[Colored object listings]
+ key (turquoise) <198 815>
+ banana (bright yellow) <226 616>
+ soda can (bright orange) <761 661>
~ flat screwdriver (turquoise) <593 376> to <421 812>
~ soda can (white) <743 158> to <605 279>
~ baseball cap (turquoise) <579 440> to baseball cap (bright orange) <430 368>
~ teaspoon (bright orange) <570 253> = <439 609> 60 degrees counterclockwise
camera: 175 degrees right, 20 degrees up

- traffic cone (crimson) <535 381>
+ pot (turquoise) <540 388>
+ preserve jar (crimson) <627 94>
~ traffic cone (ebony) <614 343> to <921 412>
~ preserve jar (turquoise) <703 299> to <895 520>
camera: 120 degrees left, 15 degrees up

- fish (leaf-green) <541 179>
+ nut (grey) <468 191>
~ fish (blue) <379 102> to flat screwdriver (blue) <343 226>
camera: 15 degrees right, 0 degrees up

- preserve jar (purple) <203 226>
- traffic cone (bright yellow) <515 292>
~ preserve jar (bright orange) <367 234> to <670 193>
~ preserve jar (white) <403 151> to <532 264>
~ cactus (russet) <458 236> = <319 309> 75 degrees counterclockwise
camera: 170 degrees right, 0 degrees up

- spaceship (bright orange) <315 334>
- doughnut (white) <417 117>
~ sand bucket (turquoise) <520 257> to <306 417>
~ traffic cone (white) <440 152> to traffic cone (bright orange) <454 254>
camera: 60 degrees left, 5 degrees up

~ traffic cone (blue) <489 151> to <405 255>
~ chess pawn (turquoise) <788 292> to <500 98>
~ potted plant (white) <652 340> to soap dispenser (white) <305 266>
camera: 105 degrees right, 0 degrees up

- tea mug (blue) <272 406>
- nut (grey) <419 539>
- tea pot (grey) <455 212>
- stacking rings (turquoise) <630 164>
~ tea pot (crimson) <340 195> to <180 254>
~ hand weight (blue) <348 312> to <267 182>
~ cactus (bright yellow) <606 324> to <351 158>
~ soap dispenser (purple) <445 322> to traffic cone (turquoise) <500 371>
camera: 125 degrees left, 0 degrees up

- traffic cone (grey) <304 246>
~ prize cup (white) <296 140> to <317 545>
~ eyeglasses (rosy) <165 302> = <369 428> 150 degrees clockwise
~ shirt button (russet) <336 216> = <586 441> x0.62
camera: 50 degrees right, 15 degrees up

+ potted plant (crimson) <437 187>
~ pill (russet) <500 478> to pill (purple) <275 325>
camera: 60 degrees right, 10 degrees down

§ WHAT YOU HAVE TO DO
Give all the records again. Match them exactly.

§ ANSWER TO THIS TASK
+ key (turquoise) <198 815>
+ banana (bright yellow) <226 616>
+ soda can (bright orange) <761 661>
~ flat screwdriver (turquoise) <593 376> to <421 812>
~ soda can (white) <743 158> to <605 279>
~ baseball cap (turquoise) <579 440> to baseball cap (bright orange) <430 368>
~ teaspoon (bright orange) <570 253> = <439 609> 60 degrees counterclockwise
camera: 175 degrees right, 20 degrees up

- traffic cone (crimson) <535 381>
+ pot (turquoise) <540 388>
+ preserve jar (crimson) <627 94>
~ traffic cone (ebony) <614 343> to <921 412>
~ preserve jar (turquoise) <703 299> to <895 520>
camera: 120 degrees left, 15 degrees up

- fish (leaf-green) <541 179>
+ nut (grey) <468 191>
~ fish (blue) <379 102> to flat screwdriver (blue) <343 226>
camera: 15 degrees right, 0 degrees up

- preserve jar (purple) <203 226>
- traffic cone (bright yellow) <515 292>
~ preserve jar (bright orange) <367 234> to <670 193>
~ preserve jar (white) <403 151> to <532 264>
~ cactus (russet) <458 236> = <319 309> 75 degrees counterclockwise
camera: 170 degrees right, 0 degrees up

- spaceship (bright orange) <315 334>
- doughnut (white) <417 117>
~ sand bucket (turquoise) <520 257> to <306 417>
~ traffic cone (white) <440 152> to traffic cone (bright orange) <454 254>
camera: 60 degrees left, 5 degrees up

~ traffic cone (blue) <489 151> to <405 255>
~ chess pawn (turquoise) <788 292> to <500 98>
~ potted plant (white) <652 340> to soap dispenser (white) <305 266>
camera: 105 degrees right, 0 degrees up

- tea mug (blue) <272 406>
- nut (grey) <419 539>
- tea pot (grey) <455 212>
- stacking rings (turquoise) <630 164>
~ tea pot (crimson) <340 195> to <180 254>
~ hand weight (blue) <348 312> to <267 182>
~ cactus (bright yellow) <606 324> to <351 158>
~ soap dispenser (purple) <445 322> to traffic cone (turquoise) <500 371>
camera: 125 degrees left, 0 degrees up

- traffic cone (grey) <304 246>
~ prize cup (white) <296 140> to <317 545>
~ eyeglasses (rosy) <165 302> = <369 428> 150 degrees clockwise
~ shirt button (russet) <336 216> = <586 441> x0.62
camera: 50 degrees right, 15 degrees up

+ potted plant (crimson) <437 187>
~ pill (russet) <500 478> to pill (purple) <275 325>
camera: 60 degrees right, 10 degrees down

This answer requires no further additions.